*YOUR OBJECTIVE*: In the records below, find the line with "(291, 203) = (366, 395): none", then retype it and every following line exactly, stopping after the line with "(528, 250) = (363, 355): purple". Leave the pictures out.

*DATA SHOWN*:

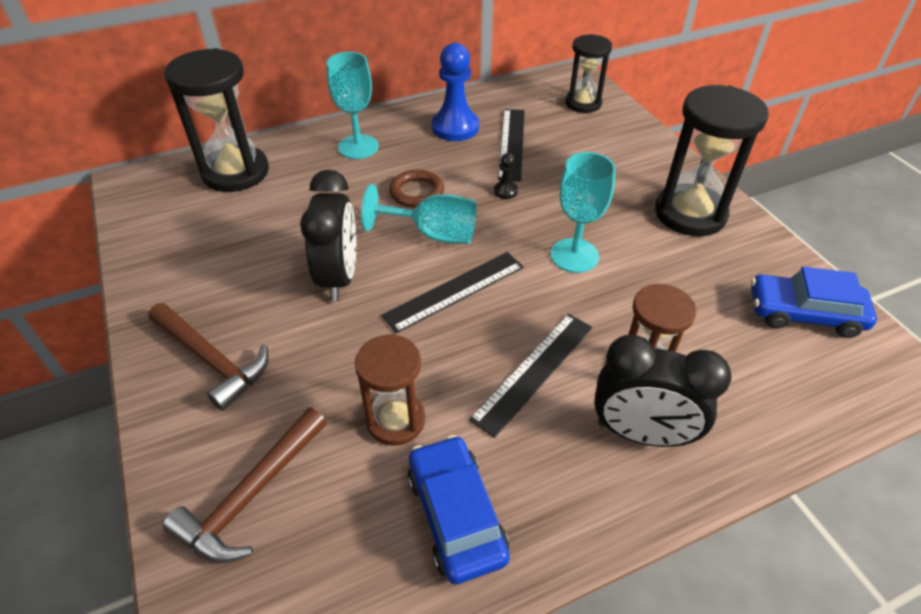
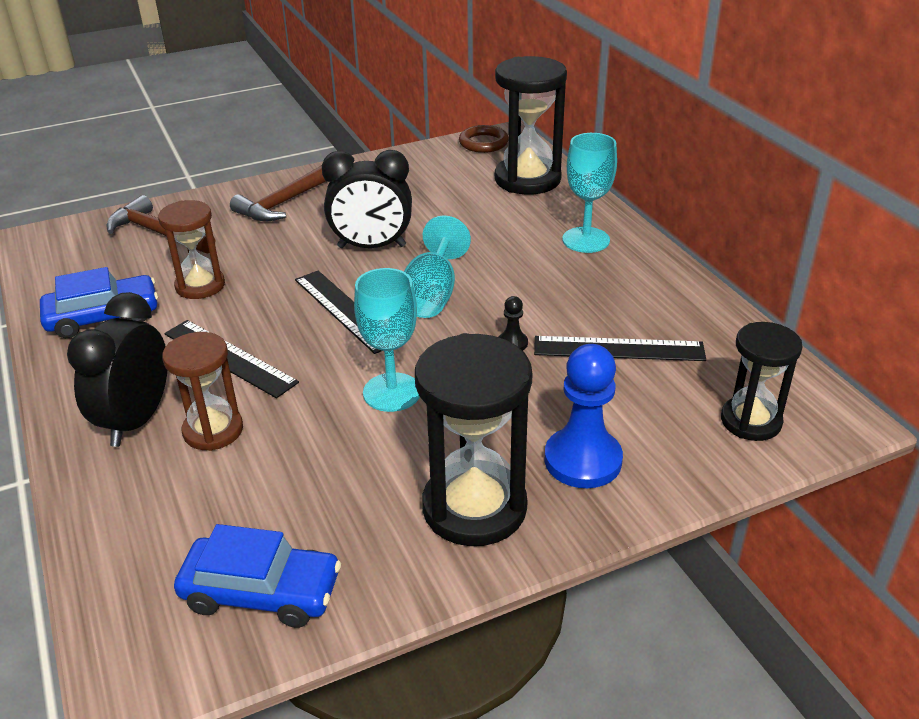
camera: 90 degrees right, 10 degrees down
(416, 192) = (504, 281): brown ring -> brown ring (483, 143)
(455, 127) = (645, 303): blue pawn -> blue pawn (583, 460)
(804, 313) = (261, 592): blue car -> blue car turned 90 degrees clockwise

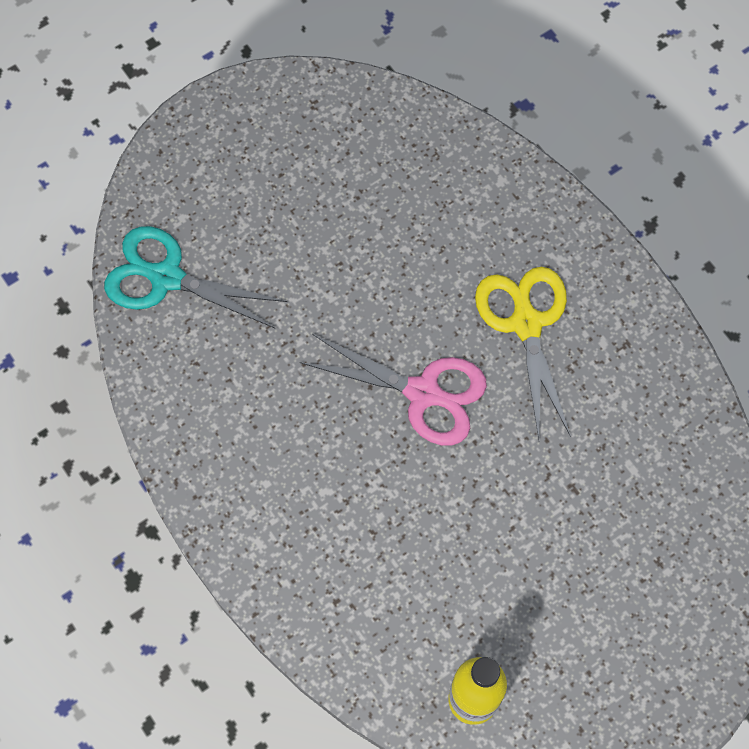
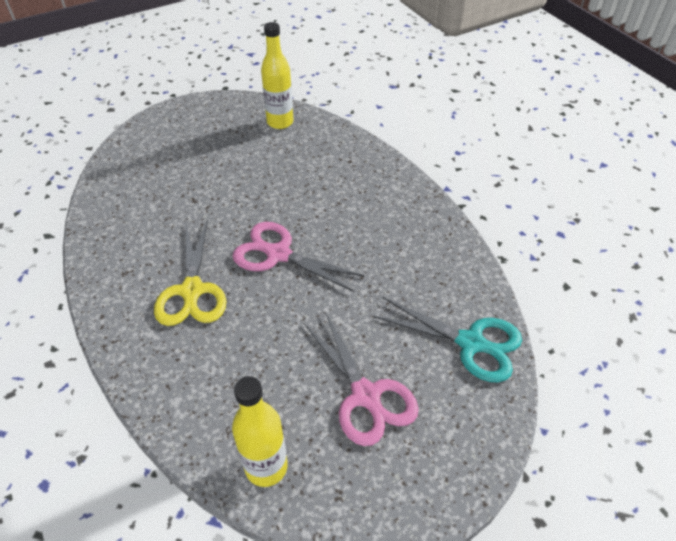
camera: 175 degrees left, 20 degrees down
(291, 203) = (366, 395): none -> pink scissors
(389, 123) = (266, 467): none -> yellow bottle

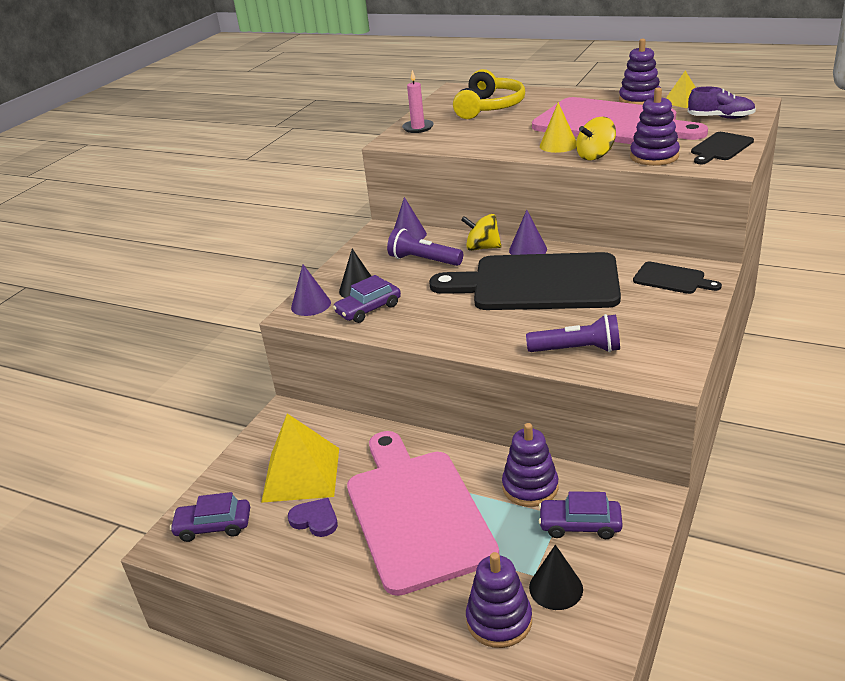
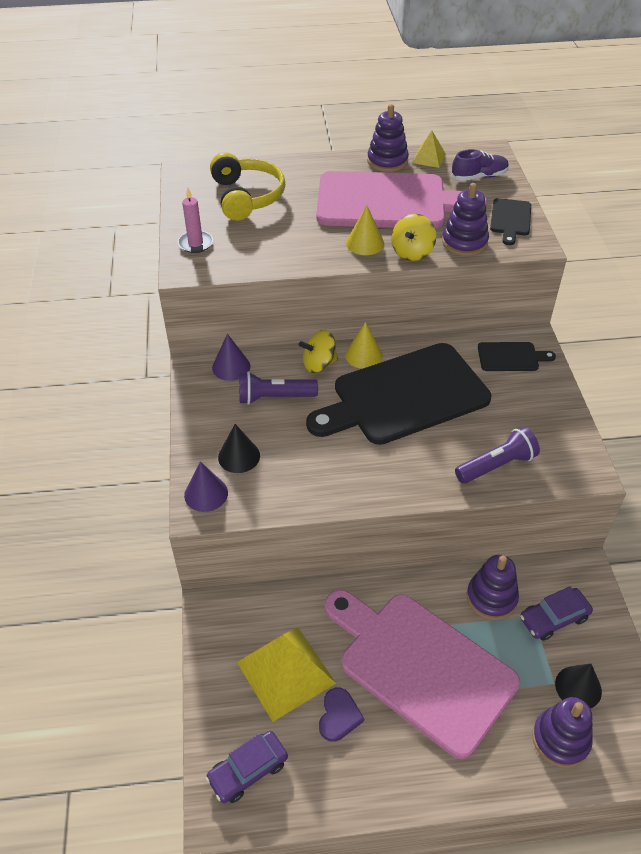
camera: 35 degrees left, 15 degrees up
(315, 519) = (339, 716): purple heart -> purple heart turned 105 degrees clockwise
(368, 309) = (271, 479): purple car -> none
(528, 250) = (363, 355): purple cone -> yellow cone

--

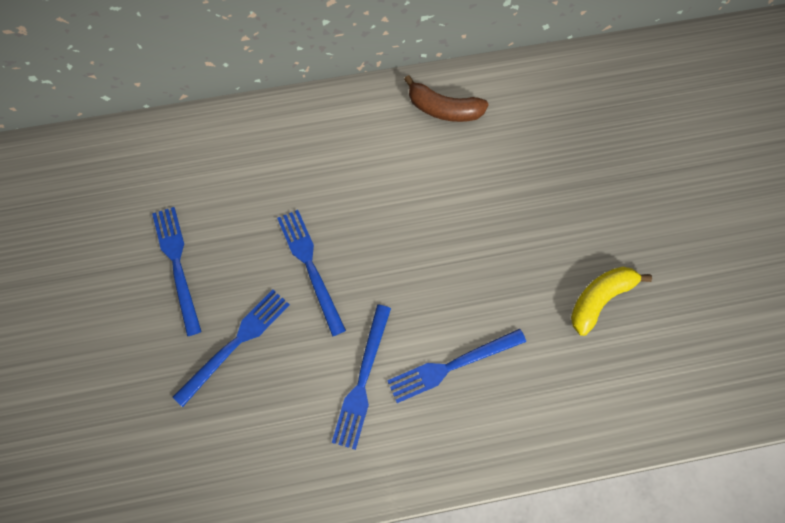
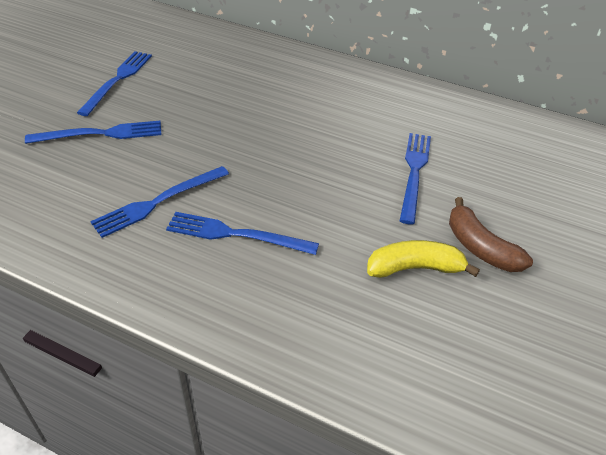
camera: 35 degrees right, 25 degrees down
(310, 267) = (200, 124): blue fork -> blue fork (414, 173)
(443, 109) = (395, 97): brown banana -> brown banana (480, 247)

*ANSWER TO THIS PROBLEM*:
(291, 203) = (366, 395): none -> pink scissors
(389, 123) = (266, 467): none -> yellow bottle

camera: 35 degrees left, 15 degrees up
(315, 519) = (339, 716): purple heart -> purple heart turned 105 degrees clockwise
(368, 309) = (271, 479): purple car -> none
(528, 250) = (363, 355): purple cone -> yellow cone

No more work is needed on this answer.